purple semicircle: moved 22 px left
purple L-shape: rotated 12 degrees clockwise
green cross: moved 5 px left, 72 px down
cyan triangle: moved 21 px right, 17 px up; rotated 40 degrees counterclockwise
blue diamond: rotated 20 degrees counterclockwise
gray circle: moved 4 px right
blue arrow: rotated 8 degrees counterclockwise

---

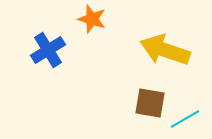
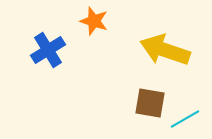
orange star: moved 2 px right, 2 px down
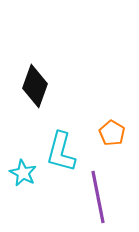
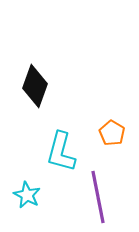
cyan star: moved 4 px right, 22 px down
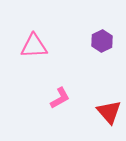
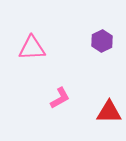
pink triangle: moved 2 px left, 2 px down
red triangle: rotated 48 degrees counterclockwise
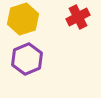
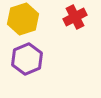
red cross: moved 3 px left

• **TASK PROMPT**
Would you quote everything above from the line containing "gray circle: moved 4 px right" down to the line containing "blue arrow: rotated"? Include both of those lines and nothing else.

• **THE COMPLETED TASK**
gray circle: moved 4 px right
blue arrow: rotated 8 degrees counterclockwise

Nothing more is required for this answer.